---------- Data to examine

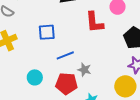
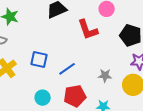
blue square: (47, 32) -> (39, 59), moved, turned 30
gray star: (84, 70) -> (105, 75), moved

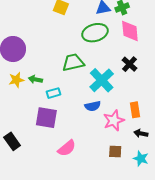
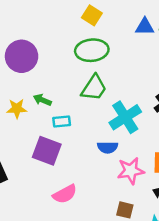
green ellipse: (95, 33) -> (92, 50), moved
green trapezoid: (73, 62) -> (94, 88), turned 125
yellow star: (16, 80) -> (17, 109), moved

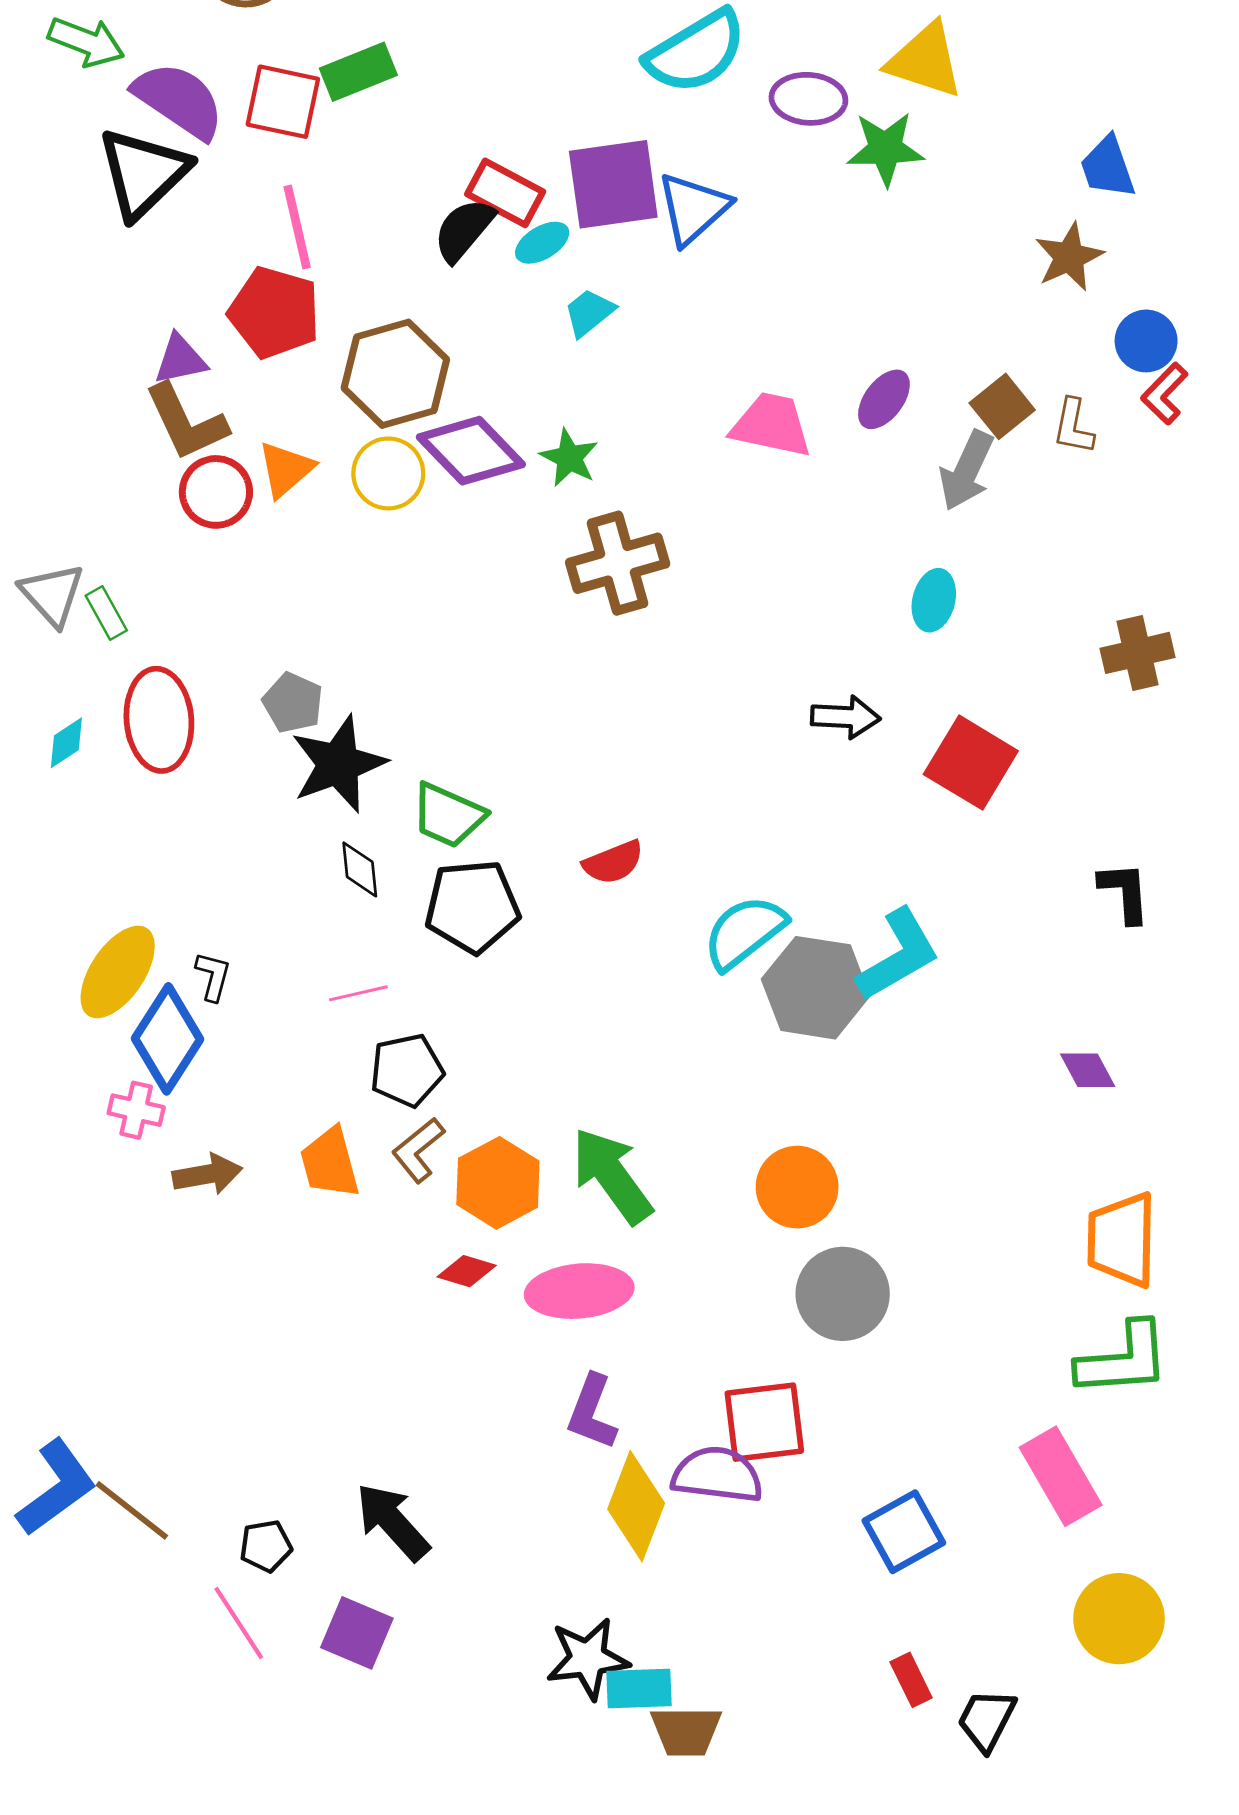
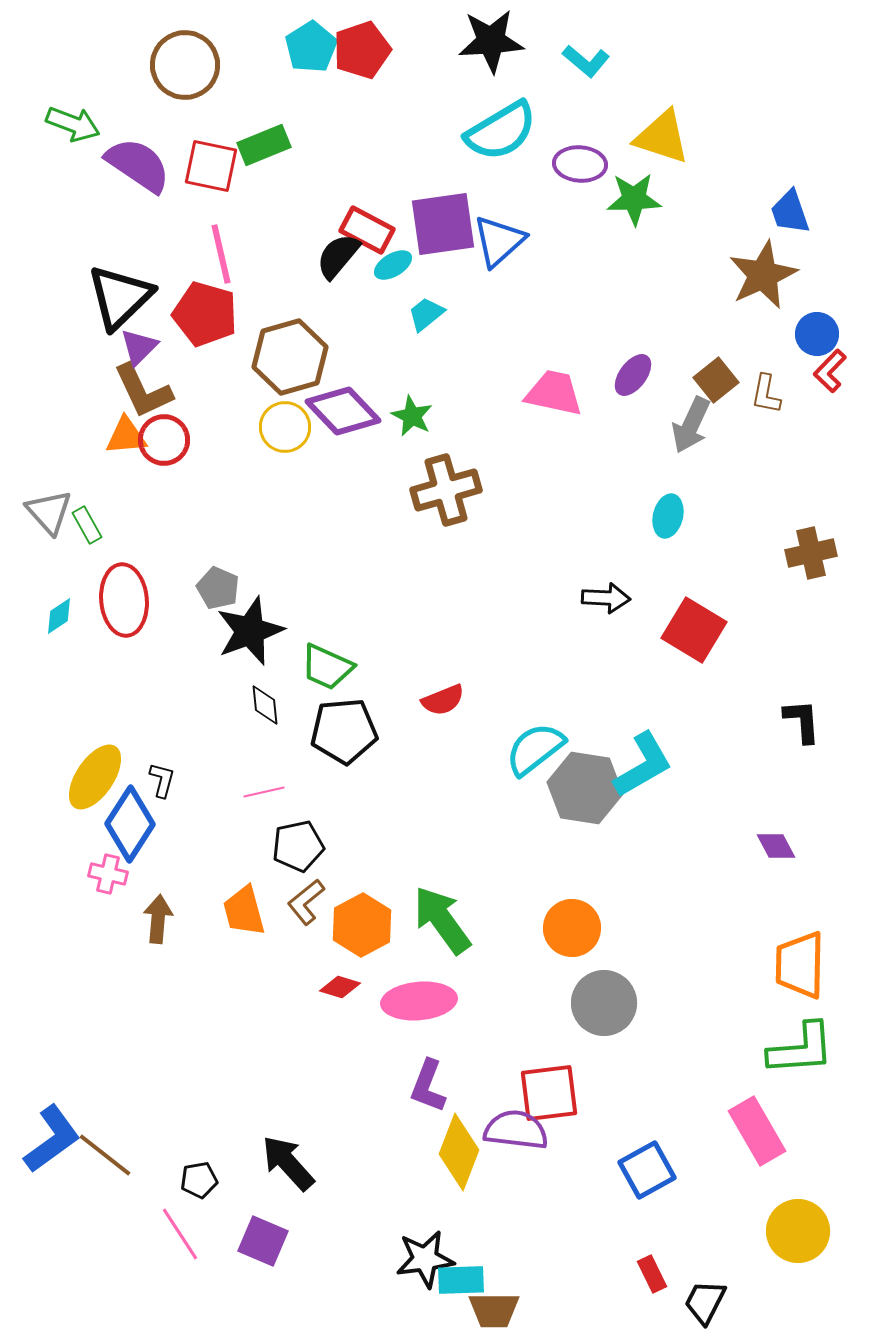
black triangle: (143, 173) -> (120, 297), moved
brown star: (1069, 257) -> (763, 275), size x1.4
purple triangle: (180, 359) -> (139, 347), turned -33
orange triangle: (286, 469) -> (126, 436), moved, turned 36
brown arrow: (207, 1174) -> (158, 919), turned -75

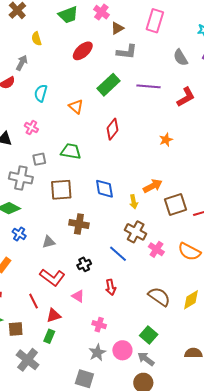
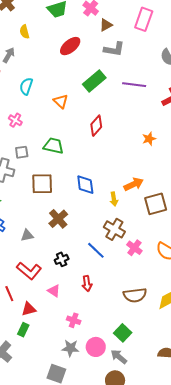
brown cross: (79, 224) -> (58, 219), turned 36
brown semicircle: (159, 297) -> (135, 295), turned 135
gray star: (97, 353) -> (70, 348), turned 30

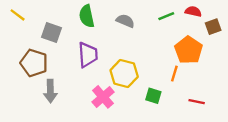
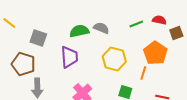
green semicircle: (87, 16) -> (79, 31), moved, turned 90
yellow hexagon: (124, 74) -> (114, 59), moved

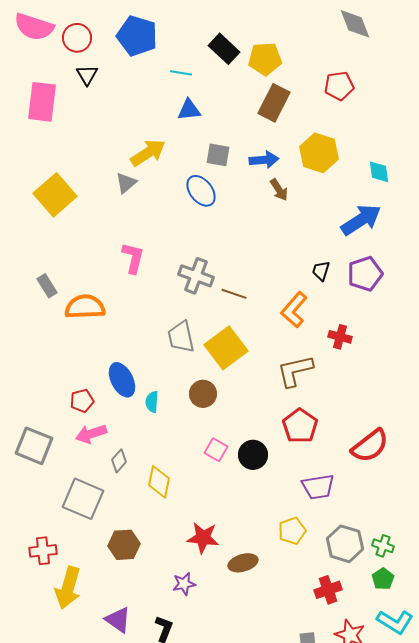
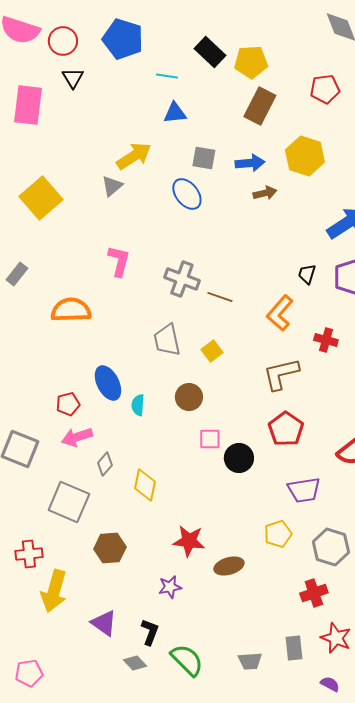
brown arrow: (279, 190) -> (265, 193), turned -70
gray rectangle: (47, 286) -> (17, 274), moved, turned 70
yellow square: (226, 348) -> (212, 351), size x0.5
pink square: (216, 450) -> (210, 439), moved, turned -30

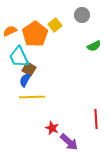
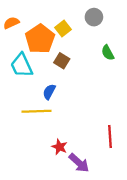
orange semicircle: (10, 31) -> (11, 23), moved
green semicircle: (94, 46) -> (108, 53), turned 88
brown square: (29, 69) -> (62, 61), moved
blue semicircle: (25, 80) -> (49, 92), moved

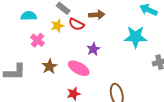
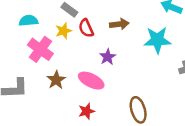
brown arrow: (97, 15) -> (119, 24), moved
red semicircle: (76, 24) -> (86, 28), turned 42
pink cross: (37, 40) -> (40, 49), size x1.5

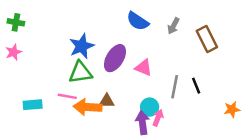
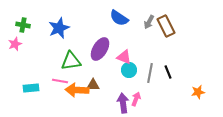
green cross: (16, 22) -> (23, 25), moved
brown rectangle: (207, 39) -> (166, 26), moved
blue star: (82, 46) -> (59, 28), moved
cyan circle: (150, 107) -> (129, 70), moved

--------------------

• _Task to carry out_
Copy, word for word, the entries above from the first line to the line that holds "purple triangle: (180, 359)". Drop the pictures.

• _Response area_
blue square: (47, 32) -> (39, 59), moved, turned 30
gray star: (84, 70) -> (105, 75), moved

green ellipse: (95, 33) -> (92, 50), moved
green trapezoid: (73, 62) -> (94, 88), turned 125
yellow star: (16, 80) -> (17, 109), moved

black triangle: (143, 173) -> (120, 297), moved
brown star: (1069, 257) -> (763, 275), size x1.4
purple triangle: (180, 359) -> (139, 347), turned -33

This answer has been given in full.